*** Stored data ***
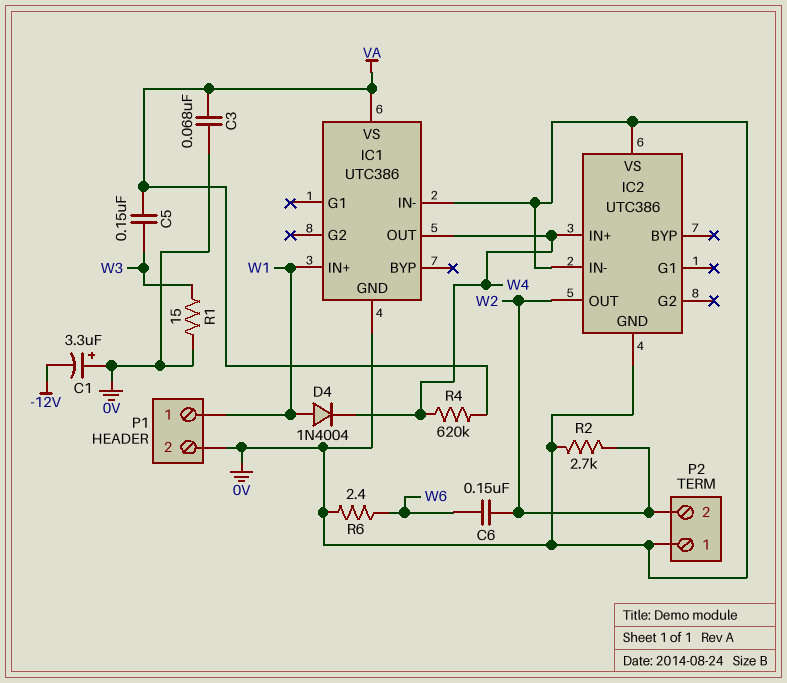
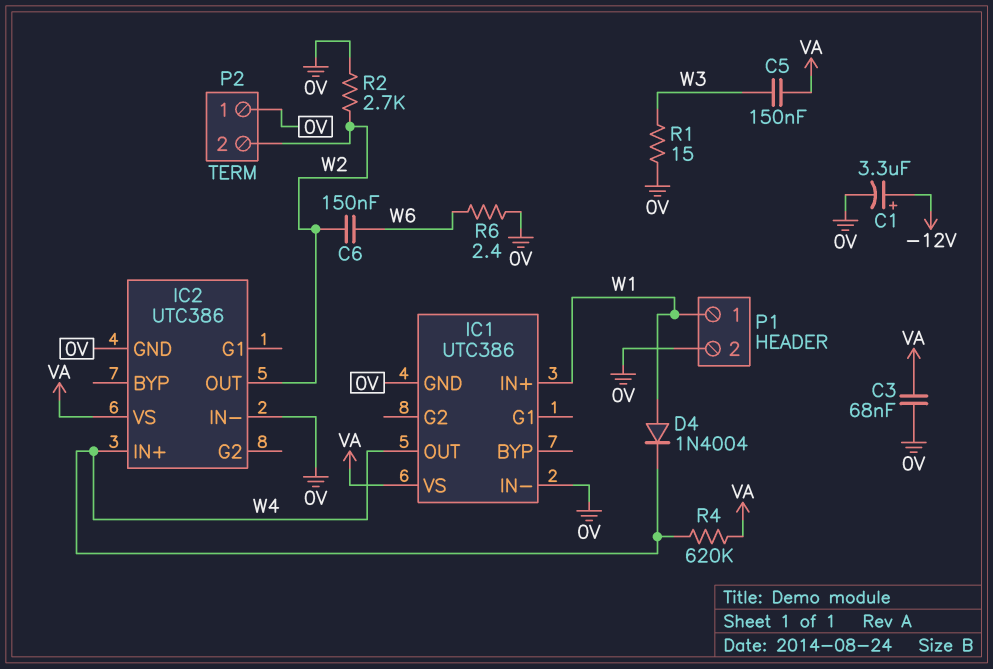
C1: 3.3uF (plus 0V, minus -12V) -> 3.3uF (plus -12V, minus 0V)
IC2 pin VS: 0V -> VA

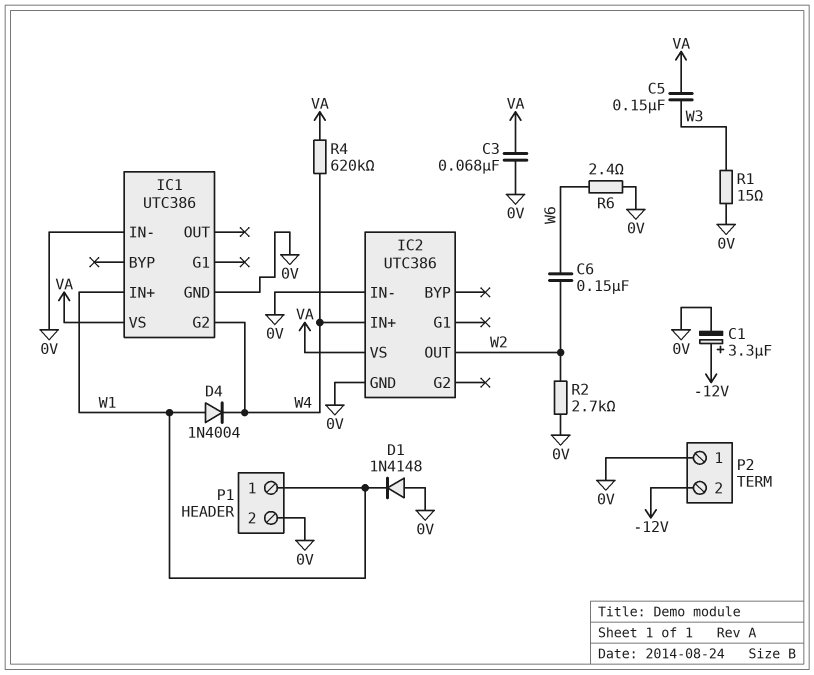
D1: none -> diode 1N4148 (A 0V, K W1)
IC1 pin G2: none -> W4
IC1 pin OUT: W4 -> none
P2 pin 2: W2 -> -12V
*** End of Stored data ***
> **Problem description**
Show every line from the entries above in which "none" appears.

> **Answer space**
D1: none -> diode 1N4148 (A 0V, K W1)
IC1 pin G2: none -> W4
IC1 pin OUT: W4 -> none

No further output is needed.